SUPPLIED DATA:
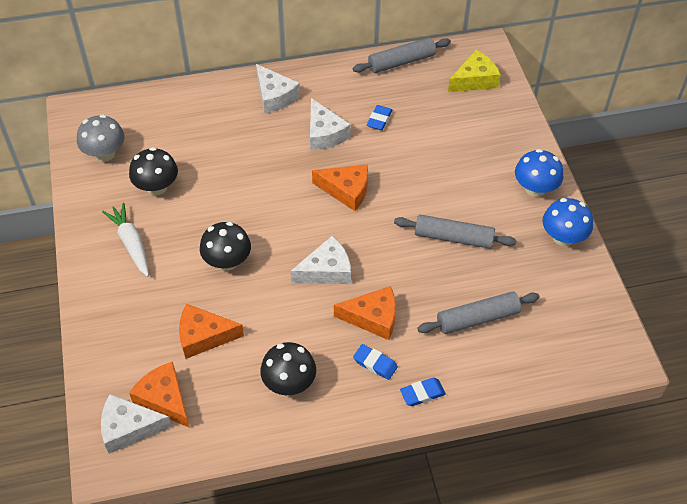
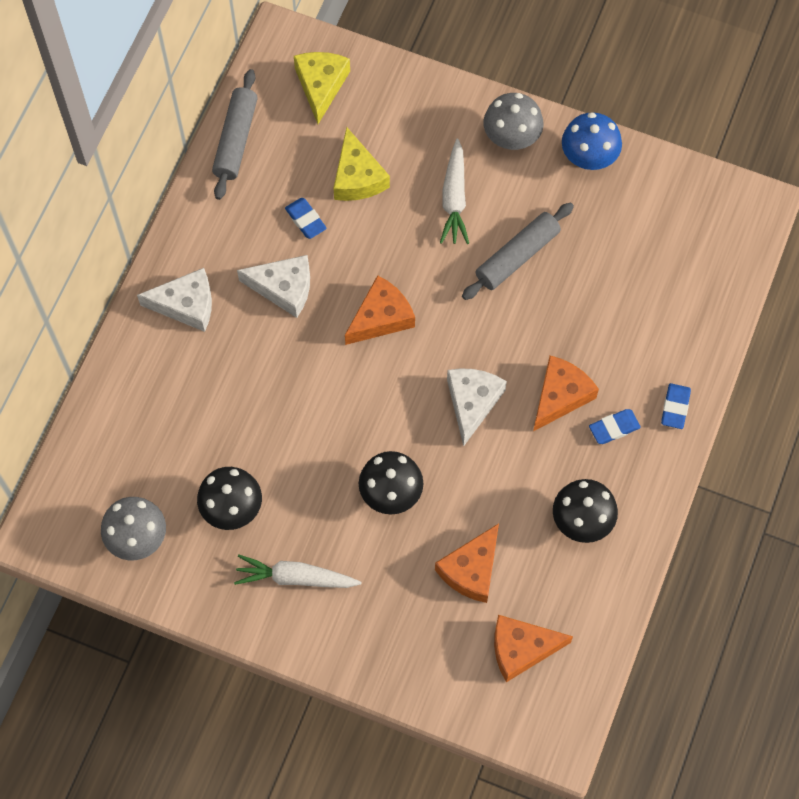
camera: 55 degrees left, 15 degrees up
(129, 428) = (532, 700): white cheese -> none
(431, 128) = (357, 177): none -> yellow cheese
(462, 183) = (454, 198): none -> white carrot
(477, 318) = (627, 301): grey rolling pin -> none
(535, 188) = (511, 137): blue mushroom -> grey mushroom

EXERCISE BRIEF: The records above, copied word for word without the pictures, are what should be output.

TASK RESPONSE:
camera: 55 degrees left, 15 degrees up
(129, 428) = (532, 700): white cheese -> none
(431, 128) = (357, 177): none -> yellow cheese
(462, 183) = (454, 198): none -> white carrot
(477, 318) = (627, 301): grey rolling pin -> none
(535, 188) = (511, 137): blue mushroom -> grey mushroom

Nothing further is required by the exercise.